» **Records for the task**
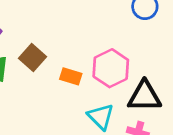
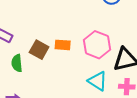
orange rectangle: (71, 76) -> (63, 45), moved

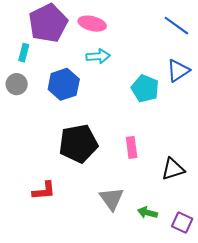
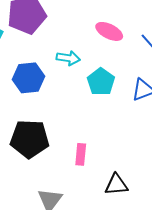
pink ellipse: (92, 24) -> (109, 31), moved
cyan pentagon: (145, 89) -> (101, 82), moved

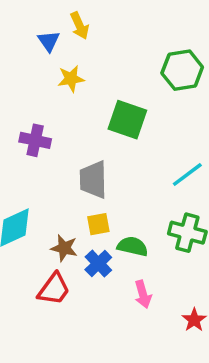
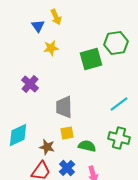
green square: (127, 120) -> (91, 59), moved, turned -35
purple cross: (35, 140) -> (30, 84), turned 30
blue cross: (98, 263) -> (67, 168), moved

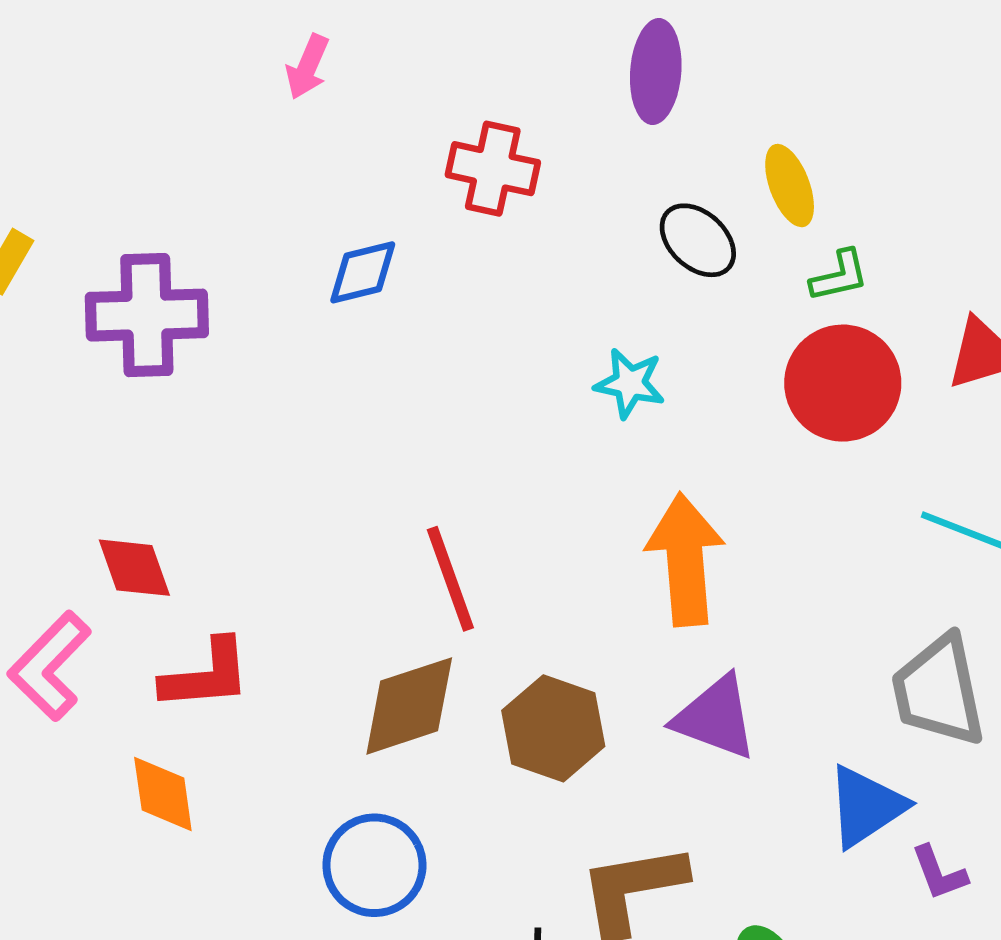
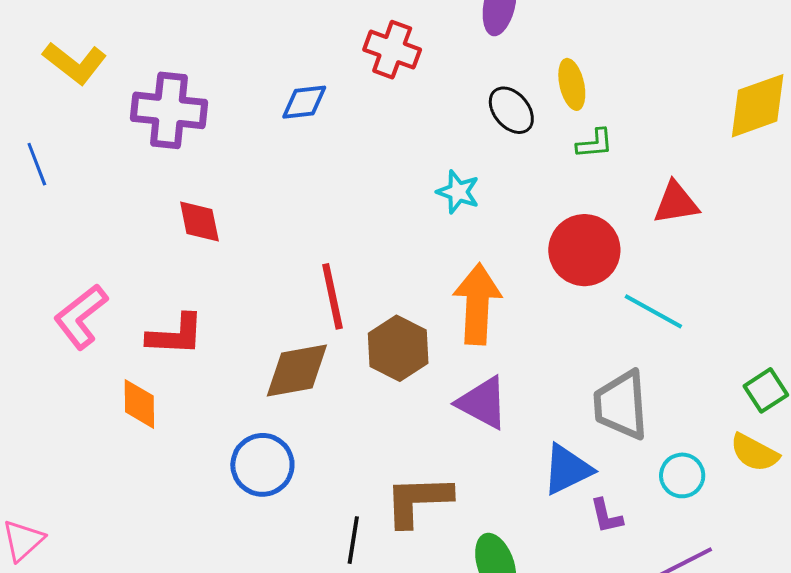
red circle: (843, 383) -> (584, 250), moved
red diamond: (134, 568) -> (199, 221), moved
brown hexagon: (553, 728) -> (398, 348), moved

» **Problem details**
Keep the pictures out and print all the records exactly as they are.

» **Response to the exercise**
orange rectangle: (71, 76) -> (63, 45), moved

pink ellipse: (92, 24) -> (109, 31), moved
cyan pentagon: (145, 89) -> (101, 82), moved

green square: (127, 120) -> (91, 59), moved, turned -35
purple cross: (35, 140) -> (30, 84), turned 30
blue cross: (98, 263) -> (67, 168), moved

red circle: (843, 383) -> (584, 250), moved
red diamond: (134, 568) -> (199, 221), moved
brown hexagon: (553, 728) -> (398, 348), moved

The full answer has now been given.